(Collected data entries)
══════════════════════════════
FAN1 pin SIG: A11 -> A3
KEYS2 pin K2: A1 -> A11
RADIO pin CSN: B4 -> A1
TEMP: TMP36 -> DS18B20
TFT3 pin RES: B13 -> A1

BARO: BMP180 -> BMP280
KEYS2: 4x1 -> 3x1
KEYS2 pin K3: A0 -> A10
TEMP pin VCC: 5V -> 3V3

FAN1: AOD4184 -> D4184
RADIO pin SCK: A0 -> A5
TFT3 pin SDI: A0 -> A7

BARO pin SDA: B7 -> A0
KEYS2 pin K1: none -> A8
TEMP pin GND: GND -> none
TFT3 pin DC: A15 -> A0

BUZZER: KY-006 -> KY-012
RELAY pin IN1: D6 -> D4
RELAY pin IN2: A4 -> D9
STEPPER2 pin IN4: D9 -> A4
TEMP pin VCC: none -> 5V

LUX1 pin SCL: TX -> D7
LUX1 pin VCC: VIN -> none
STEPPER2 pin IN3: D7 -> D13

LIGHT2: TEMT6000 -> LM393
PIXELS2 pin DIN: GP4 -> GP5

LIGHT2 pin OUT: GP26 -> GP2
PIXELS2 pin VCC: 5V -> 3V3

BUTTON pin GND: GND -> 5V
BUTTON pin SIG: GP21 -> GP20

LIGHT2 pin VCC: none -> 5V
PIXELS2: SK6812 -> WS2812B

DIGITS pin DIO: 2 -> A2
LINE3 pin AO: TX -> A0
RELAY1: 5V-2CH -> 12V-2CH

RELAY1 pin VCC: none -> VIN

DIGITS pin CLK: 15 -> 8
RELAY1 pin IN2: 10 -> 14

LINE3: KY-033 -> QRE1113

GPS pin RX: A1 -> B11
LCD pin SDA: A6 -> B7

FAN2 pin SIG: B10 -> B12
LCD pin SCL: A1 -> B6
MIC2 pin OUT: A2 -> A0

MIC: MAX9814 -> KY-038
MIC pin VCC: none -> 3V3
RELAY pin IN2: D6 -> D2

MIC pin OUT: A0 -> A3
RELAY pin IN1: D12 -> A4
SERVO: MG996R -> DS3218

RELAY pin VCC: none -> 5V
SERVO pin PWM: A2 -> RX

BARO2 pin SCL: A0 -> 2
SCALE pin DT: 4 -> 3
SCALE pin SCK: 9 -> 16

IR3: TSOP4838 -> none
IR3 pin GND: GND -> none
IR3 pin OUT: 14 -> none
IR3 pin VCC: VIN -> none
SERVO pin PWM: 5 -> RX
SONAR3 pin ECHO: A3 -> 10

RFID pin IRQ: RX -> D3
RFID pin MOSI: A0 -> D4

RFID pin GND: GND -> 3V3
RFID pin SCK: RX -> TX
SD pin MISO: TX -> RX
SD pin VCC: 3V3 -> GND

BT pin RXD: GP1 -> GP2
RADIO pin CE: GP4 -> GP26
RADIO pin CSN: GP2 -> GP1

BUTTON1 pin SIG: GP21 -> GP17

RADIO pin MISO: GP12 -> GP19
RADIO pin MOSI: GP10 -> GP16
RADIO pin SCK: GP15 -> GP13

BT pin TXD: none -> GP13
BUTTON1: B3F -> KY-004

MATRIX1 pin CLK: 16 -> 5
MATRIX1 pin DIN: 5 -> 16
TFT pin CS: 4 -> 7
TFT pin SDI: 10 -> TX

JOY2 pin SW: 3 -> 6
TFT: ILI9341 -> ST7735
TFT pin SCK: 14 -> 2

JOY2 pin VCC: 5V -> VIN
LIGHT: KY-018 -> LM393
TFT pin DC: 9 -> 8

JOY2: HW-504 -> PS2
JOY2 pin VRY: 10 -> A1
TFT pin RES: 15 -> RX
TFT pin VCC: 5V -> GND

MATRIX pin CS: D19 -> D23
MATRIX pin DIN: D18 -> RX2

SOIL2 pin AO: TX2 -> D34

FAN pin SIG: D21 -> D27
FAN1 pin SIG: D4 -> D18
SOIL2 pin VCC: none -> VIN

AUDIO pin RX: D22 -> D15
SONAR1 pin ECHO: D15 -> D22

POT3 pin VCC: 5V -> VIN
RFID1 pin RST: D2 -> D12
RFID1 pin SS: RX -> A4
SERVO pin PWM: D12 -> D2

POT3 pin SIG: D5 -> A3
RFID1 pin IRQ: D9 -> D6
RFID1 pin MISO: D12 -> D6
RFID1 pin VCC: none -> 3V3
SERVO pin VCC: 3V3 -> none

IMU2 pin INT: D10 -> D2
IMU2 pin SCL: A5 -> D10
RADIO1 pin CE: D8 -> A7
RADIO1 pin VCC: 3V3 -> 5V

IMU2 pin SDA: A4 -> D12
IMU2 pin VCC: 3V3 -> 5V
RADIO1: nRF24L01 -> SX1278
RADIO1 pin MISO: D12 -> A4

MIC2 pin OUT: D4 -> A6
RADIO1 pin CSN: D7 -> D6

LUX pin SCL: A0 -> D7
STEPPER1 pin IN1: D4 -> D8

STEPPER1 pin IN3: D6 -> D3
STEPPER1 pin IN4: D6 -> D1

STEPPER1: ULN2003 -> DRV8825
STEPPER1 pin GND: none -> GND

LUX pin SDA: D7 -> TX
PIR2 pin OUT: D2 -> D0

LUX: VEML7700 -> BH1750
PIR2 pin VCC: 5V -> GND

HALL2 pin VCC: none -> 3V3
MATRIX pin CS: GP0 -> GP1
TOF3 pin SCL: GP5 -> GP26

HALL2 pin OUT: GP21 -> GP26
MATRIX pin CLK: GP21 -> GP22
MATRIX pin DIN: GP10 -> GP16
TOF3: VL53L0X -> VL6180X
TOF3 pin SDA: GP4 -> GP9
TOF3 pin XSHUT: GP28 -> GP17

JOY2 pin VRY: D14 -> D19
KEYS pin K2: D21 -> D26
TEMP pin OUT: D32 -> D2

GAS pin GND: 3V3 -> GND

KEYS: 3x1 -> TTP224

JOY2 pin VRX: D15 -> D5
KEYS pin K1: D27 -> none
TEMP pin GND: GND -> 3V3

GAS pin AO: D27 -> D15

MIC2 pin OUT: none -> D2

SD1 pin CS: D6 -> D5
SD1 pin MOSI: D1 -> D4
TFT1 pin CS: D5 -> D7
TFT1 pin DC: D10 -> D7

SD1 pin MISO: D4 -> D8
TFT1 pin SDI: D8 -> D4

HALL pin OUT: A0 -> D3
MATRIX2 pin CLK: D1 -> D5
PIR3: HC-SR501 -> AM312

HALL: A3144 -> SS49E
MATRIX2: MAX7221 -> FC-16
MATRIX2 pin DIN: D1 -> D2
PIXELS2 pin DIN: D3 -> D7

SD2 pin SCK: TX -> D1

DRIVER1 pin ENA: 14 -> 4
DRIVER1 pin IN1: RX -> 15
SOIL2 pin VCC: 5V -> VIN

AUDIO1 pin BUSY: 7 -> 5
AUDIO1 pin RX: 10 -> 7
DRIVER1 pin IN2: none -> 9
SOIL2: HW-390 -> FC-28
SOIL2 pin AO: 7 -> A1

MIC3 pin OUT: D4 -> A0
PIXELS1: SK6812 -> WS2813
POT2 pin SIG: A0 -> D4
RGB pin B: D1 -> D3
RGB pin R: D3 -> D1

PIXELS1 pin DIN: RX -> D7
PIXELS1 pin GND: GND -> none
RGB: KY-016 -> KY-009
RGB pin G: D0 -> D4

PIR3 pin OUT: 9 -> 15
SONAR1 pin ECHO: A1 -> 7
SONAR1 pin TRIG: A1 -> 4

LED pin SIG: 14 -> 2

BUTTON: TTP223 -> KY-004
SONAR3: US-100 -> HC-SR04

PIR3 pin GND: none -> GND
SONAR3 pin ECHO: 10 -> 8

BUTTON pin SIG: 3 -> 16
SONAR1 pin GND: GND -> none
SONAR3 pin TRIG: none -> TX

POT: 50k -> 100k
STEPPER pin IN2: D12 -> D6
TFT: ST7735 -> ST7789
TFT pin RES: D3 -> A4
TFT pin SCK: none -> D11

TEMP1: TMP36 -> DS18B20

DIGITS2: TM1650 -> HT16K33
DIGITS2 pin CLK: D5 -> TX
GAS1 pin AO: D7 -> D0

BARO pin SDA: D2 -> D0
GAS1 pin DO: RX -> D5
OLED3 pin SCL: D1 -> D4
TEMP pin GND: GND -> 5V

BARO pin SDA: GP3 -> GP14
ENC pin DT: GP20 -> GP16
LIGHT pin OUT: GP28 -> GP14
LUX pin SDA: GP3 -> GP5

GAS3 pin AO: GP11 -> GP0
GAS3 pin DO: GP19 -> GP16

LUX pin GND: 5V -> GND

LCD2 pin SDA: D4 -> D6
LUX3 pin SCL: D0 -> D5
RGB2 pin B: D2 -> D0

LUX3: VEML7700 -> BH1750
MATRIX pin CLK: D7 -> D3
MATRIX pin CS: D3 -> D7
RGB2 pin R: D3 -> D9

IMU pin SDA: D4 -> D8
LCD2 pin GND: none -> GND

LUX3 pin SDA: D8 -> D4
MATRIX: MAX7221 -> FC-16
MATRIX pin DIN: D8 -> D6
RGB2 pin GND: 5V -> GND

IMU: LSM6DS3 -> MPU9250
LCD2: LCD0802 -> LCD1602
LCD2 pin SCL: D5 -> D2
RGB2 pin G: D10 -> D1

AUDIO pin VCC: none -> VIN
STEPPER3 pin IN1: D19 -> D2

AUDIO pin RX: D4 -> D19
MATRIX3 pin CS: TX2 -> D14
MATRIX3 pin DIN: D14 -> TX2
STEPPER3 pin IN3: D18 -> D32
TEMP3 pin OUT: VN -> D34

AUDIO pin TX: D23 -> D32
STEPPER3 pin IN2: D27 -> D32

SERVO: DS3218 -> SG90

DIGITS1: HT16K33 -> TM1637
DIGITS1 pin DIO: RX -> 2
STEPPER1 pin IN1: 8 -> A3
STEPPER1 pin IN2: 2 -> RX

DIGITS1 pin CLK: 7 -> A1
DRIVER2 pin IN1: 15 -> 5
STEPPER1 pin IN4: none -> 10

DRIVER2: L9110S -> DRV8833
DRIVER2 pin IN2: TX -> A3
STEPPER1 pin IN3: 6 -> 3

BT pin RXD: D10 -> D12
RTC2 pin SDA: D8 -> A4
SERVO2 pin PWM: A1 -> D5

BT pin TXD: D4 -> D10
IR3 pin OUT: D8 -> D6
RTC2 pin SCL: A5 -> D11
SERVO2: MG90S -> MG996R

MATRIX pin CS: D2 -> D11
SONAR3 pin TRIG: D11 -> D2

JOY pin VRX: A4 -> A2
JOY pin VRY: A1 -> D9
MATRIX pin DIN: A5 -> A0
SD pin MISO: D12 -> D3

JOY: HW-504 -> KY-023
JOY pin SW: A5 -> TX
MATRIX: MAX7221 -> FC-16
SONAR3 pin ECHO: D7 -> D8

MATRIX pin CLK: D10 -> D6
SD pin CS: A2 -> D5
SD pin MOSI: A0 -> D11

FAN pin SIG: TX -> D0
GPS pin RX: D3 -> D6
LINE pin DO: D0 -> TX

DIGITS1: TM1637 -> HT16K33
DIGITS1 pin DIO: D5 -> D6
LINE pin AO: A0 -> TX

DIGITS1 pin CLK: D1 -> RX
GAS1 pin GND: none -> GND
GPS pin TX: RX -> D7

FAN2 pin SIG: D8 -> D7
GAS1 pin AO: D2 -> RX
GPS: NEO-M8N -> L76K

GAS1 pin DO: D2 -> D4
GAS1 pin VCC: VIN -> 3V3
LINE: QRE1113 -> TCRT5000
══════════════════════════════
**PROBLEM TO WORK ON**
When the line with "GAS1 pin DO: RX -> D5" is reached in the data above, start copying there, and copy each line exactly until the line with "LCD2 pin SDA: D4 -> D6" has been copied; copy nothing else.

**ANSWER TO THE EXERCISE**
GAS1 pin DO: RX -> D5
OLED3 pin SCL: D1 -> D4
TEMP pin GND: GND -> 5V

BARO pin SDA: GP3 -> GP14
ENC pin DT: GP20 -> GP16
LIGHT pin OUT: GP28 -> GP14
LUX pin SDA: GP3 -> GP5

GAS3 pin AO: GP11 -> GP0
GAS3 pin DO: GP19 -> GP16

LUX pin GND: 5V -> GND

LCD2 pin SDA: D4 -> D6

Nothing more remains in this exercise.